• **DESCRIPTION OF THE TASK**
Exactly reproduce the entries, dropping any pictures from your copy.

++++ SOURCE INFORMATION ++++

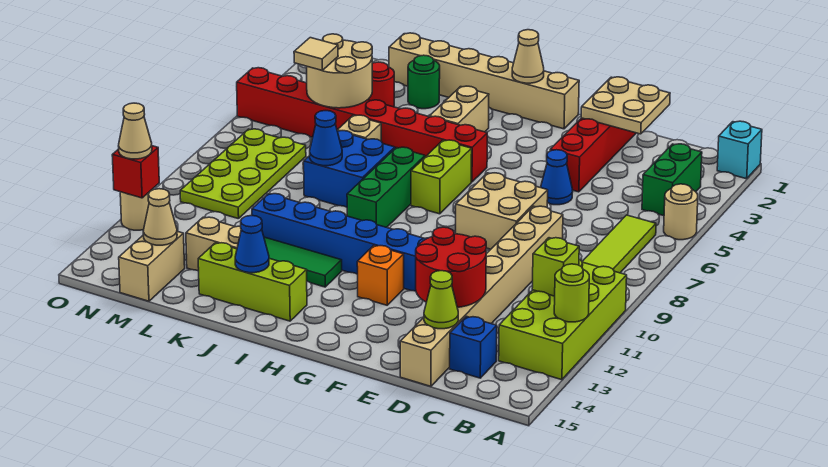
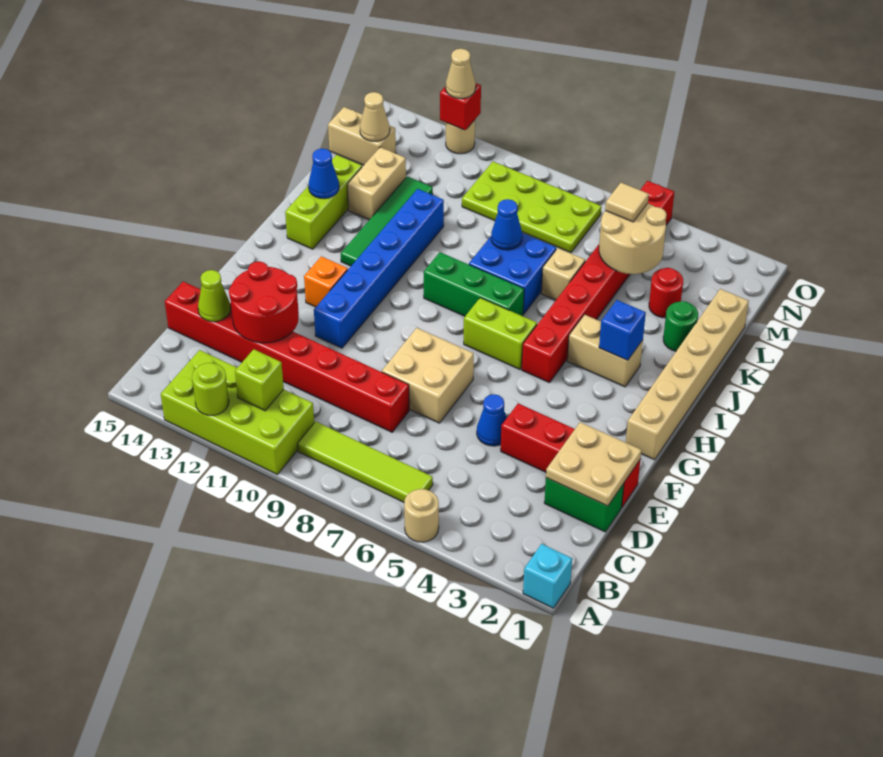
green brick B3:B4 level 1 -> green brick D1:D2 level 1
blue brick C14 level 1 -> blue brick I3 level 2
tan brick D8:D15 level 1 -> red brick D8:D15 level 1
tan cone H1 level 2 -> none

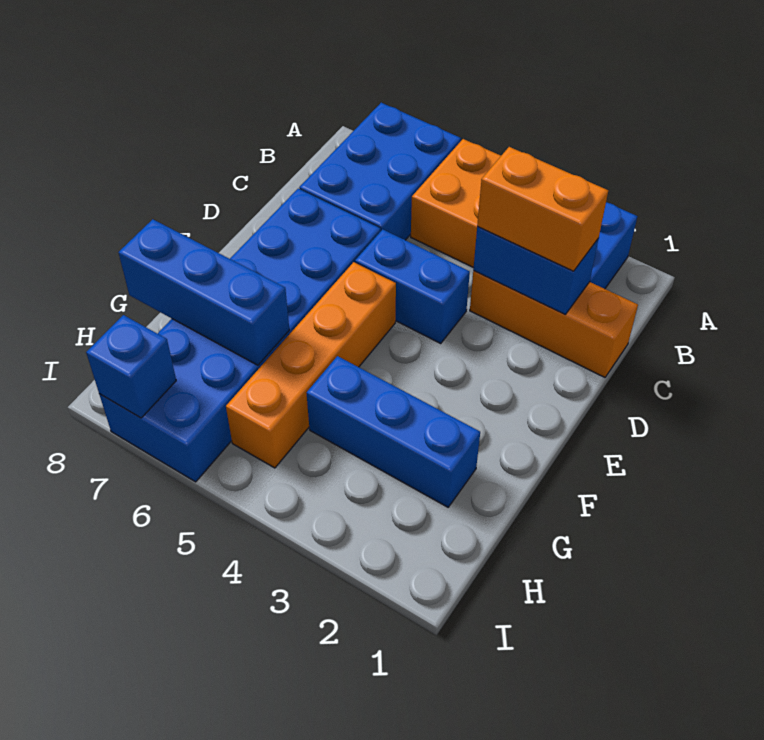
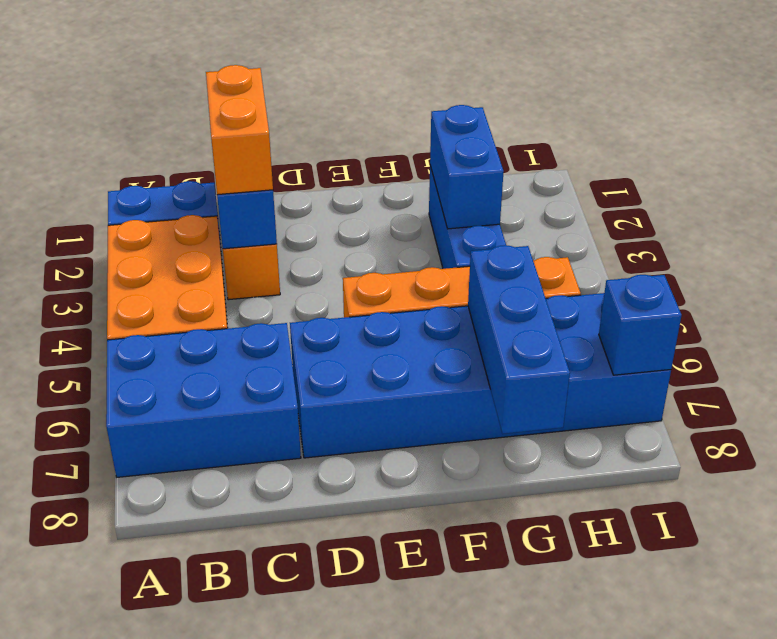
blue brick D4:D5 level 1 -> blue brick G2:G3 level 2

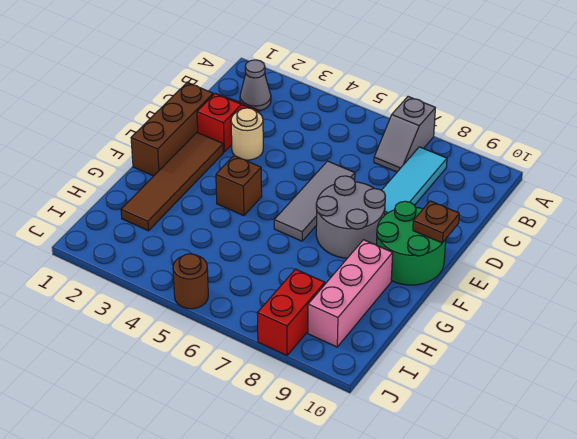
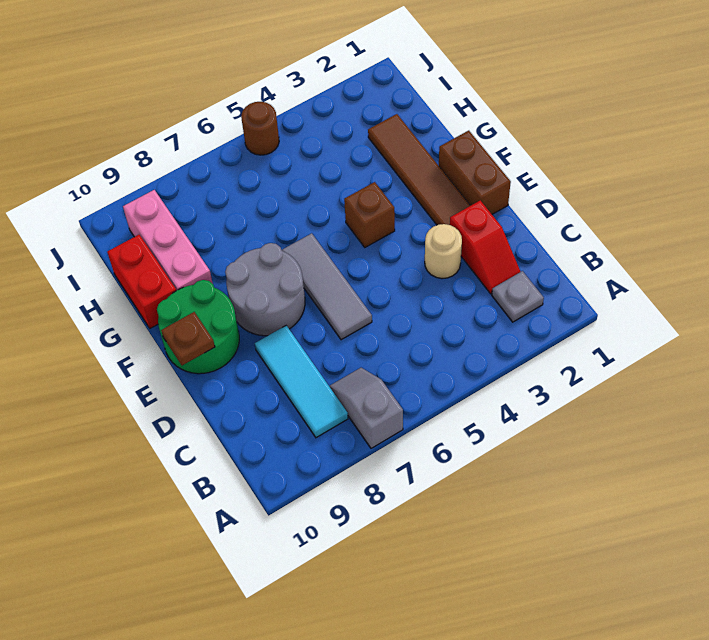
grey cone B2 level 1 -> grey plate B2 level 1
brown brick D1:F1 level 1 -> brown brick E1:F1 level 1
red brick I8:J8 level 1 -> red brick G10:H10 level 1

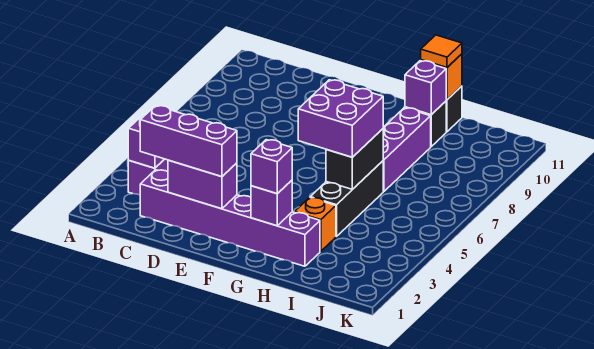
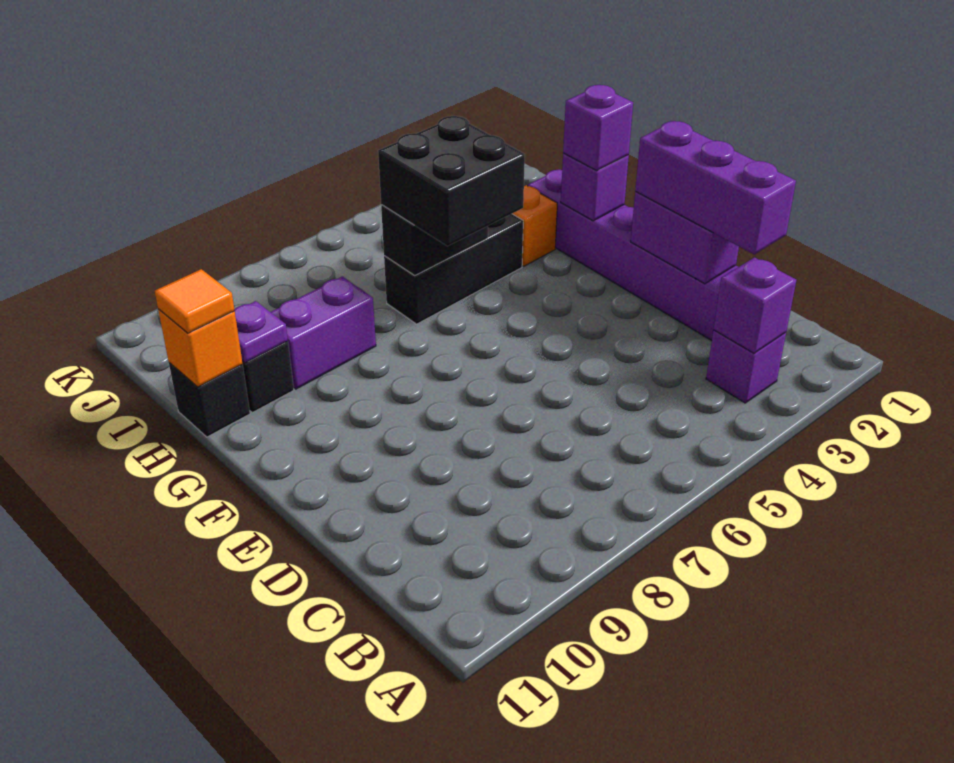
purple brick G5:H6 level 3 -> black brick G5:H6 level 3
purple brick H7:H9 level 1 -> purple brick H8:H9 level 1
purple brick H10 level 2 -> purple plate H10 level 2

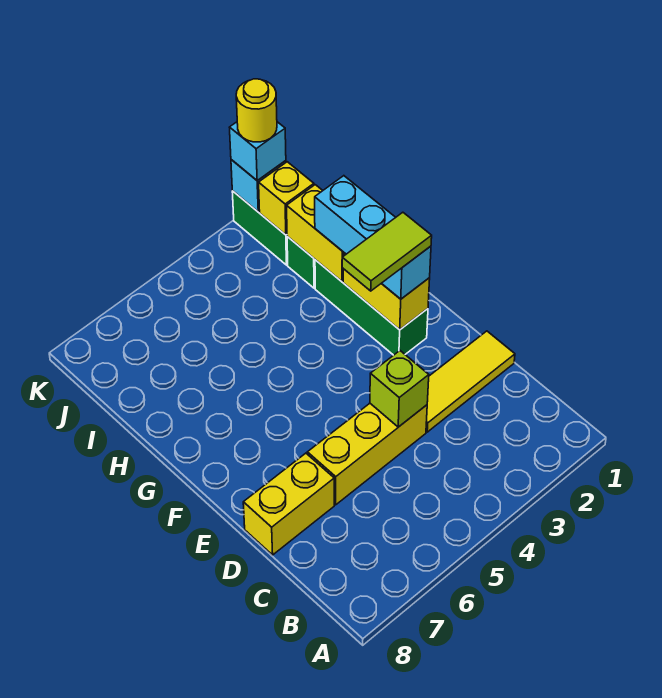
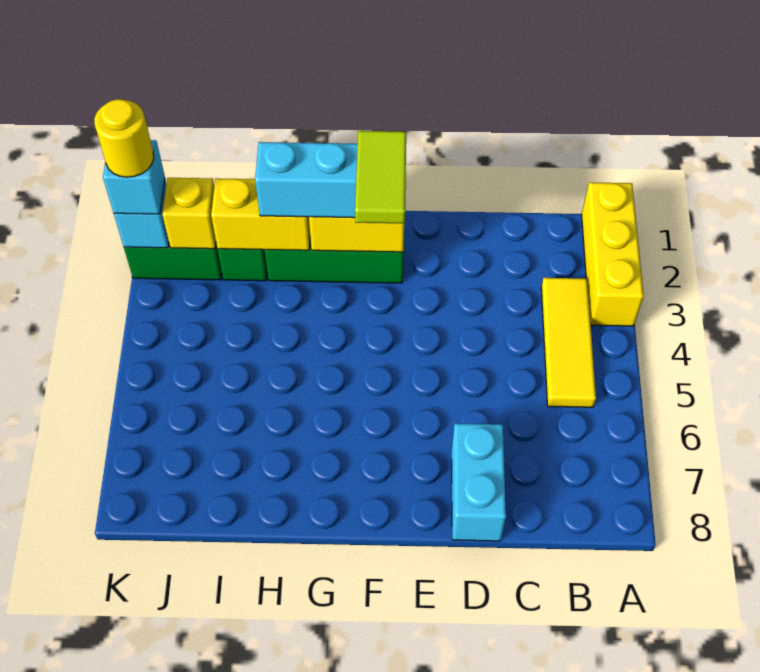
yellow tile D1:D3 level 1 -> yellow tile B3:B5 level 1
yellow brick D4:D6 level 1 -> yellow brick A1:A3 level 1
lime brick D4 level 2 -> none
yellow brick D7:D8 level 1 -> cyan brick D7:D8 level 1

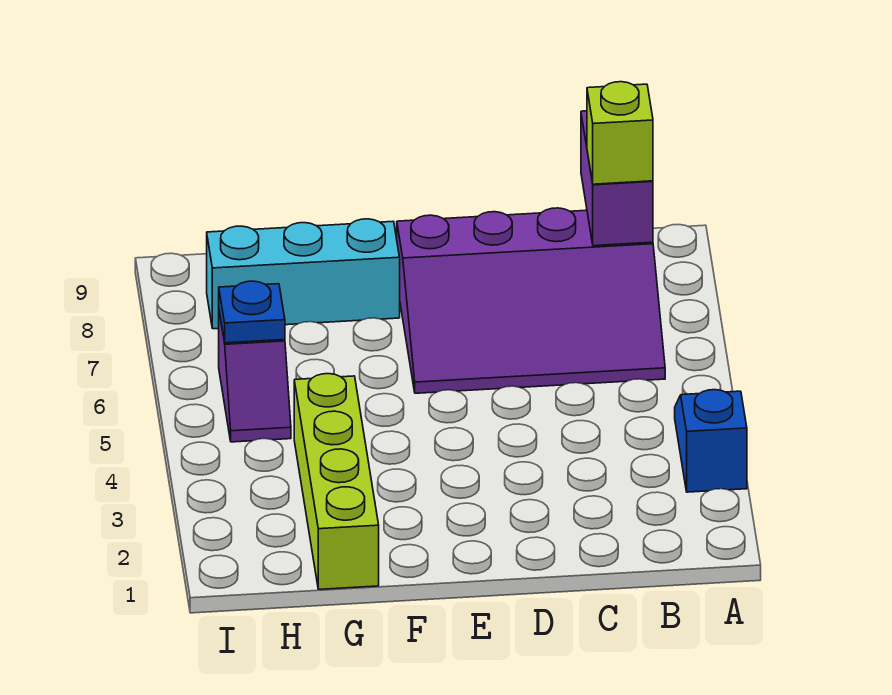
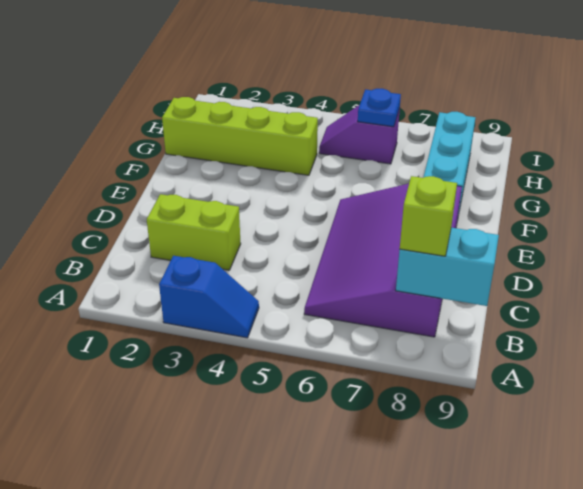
purple brick B8:B9 level 2 -> cyan brick B8:B9 level 2
none -> lime brick C2:C3 level 1

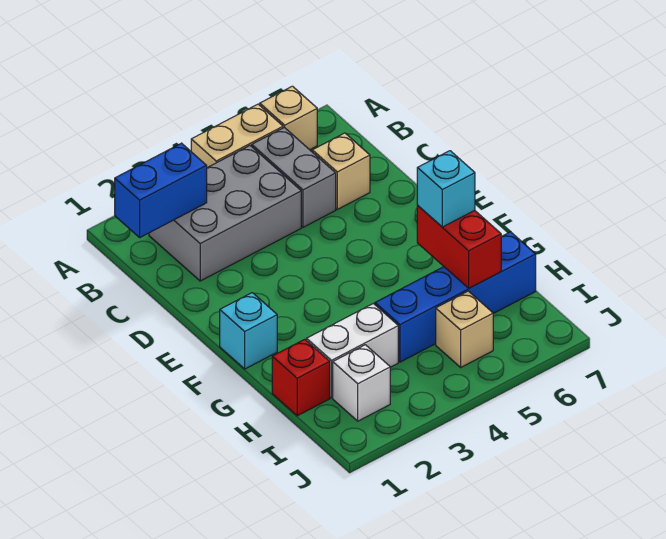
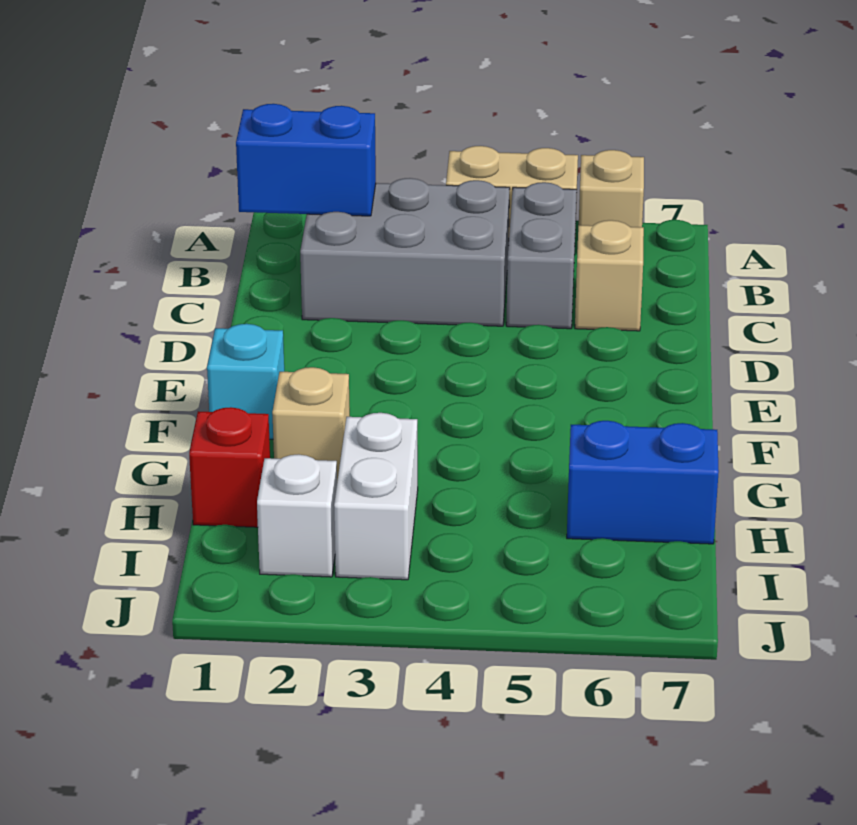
red brick G6:H6 level 2 -> none
cyan brick G6 level 3 -> none
white brick H2:H3 level 1 -> white brick H3:I3 level 1
blue brick H4:H7 level 1 -> blue brick H6:H7 level 1
tan brick I5 level 1 -> tan brick G2 level 1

++++

• **FINISHED TASK**
green brick B3:B4 level 1 -> green brick D1:D2 level 1
blue brick C14 level 1 -> blue brick I3 level 2
tan brick D8:D15 level 1 -> red brick D8:D15 level 1
tan cone H1 level 2 -> none

blue brick D4:D5 level 1 -> blue brick G2:G3 level 2

grey cone B2 level 1 -> grey plate B2 level 1
brown brick D1:F1 level 1 -> brown brick E1:F1 level 1
red brick I8:J8 level 1 -> red brick G10:H10 level 1

purple brick G5:H6 level 3 -> black brick G5:H6 level 3
purple brick H7:H9 level 1 -> purple brick H8:H9 level 1
purple brick H10 level 2 -> purple plate H10 level 2

yellow tile D1:D3 level 1 -> yellow tile B3:B5 level 1
yellow brick D4:D6 level 1 -> yellow brick A1:A3 level 1
lime brick D4 level 2 -> none
yellow brick D7:D8 level 1 -> cyan brick D7:D8 level 1

purple brick B8:B9 level 2 -> cyan brick B8:B9 level 2
none -> lime brick C2:C3 level 1

red brick G6:H6 level 2 -> none
cyan brick G6 level 3 -> none
white brick H2:H3 level 1 -> white brick H3:I3 level 1
blue brick H4:H7 level 1 -> blue brick H6:H7 level 1
tan brick I5 level 1 -> tan brick G2 level 1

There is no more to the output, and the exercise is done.